§ What you are asked to do
Could you return every line of the records below that contains the word "none"?
*** The data Section Begins ***
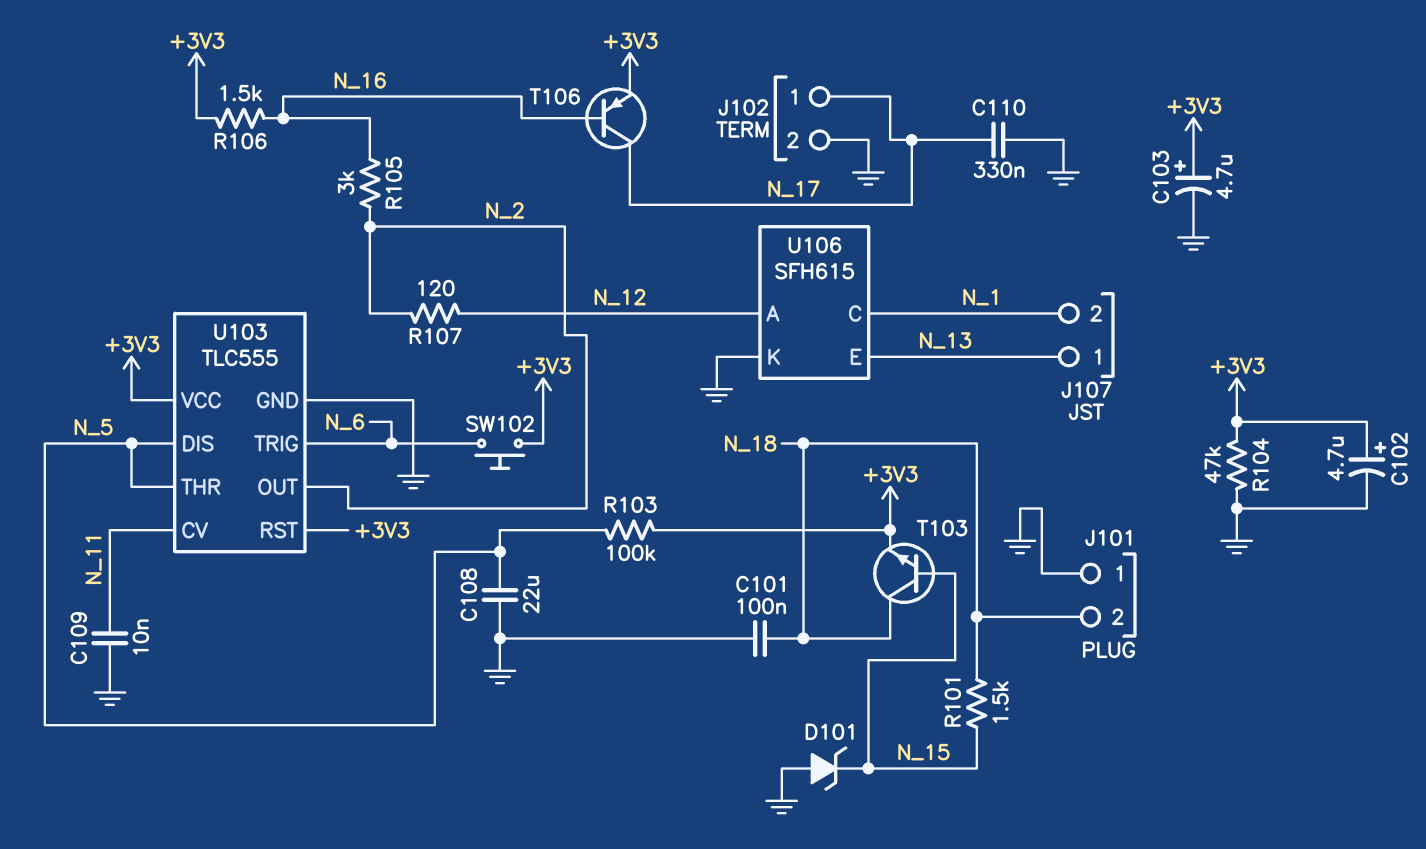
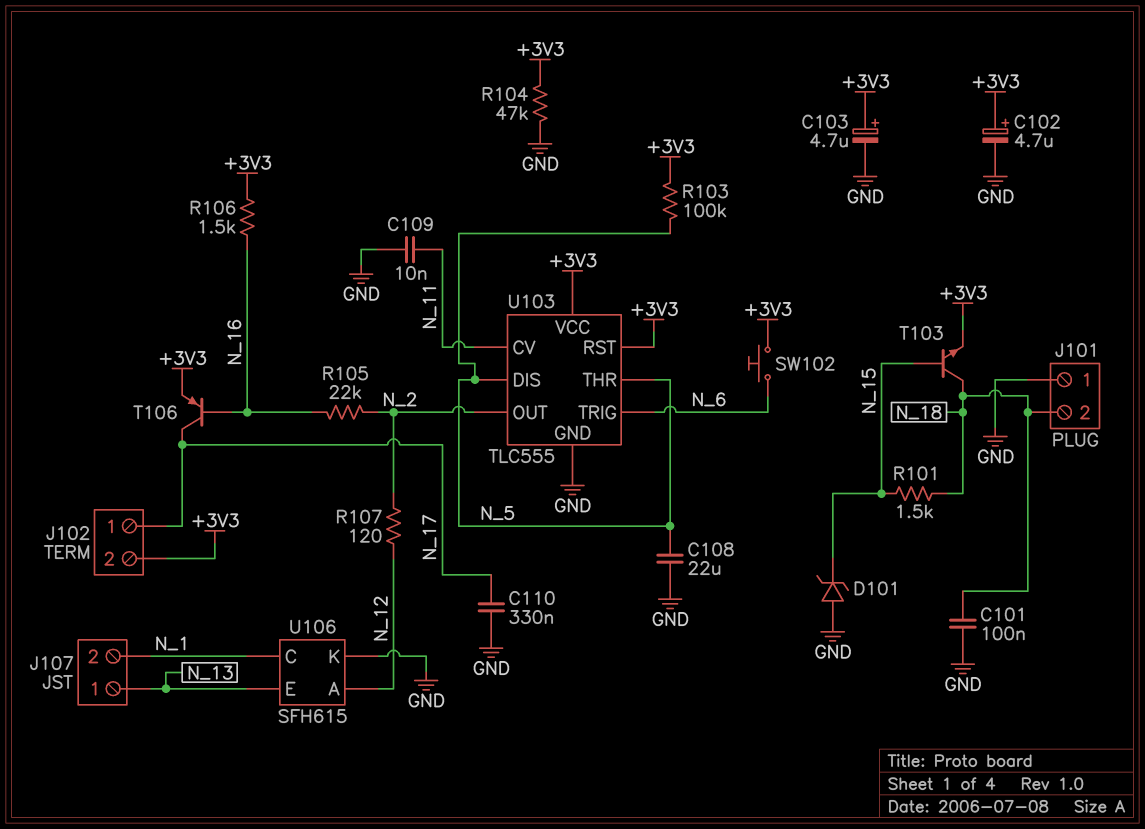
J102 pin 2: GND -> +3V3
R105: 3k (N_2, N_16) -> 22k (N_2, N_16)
*** The data Section Ends ***
*** The data Section Begins ***
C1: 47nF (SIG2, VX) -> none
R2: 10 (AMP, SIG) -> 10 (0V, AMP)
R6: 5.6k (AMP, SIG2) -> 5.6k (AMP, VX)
*** The data Section Ends ***
*** The data Section Begins ***
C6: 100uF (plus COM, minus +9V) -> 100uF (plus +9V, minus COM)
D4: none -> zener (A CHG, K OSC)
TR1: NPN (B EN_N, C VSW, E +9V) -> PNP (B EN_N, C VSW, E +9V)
*** The data Section Ends ***
§ Exercise response
C1: 47nF (SIG2, VX) -> none
D4: none -> zener (A CHG, K OSC)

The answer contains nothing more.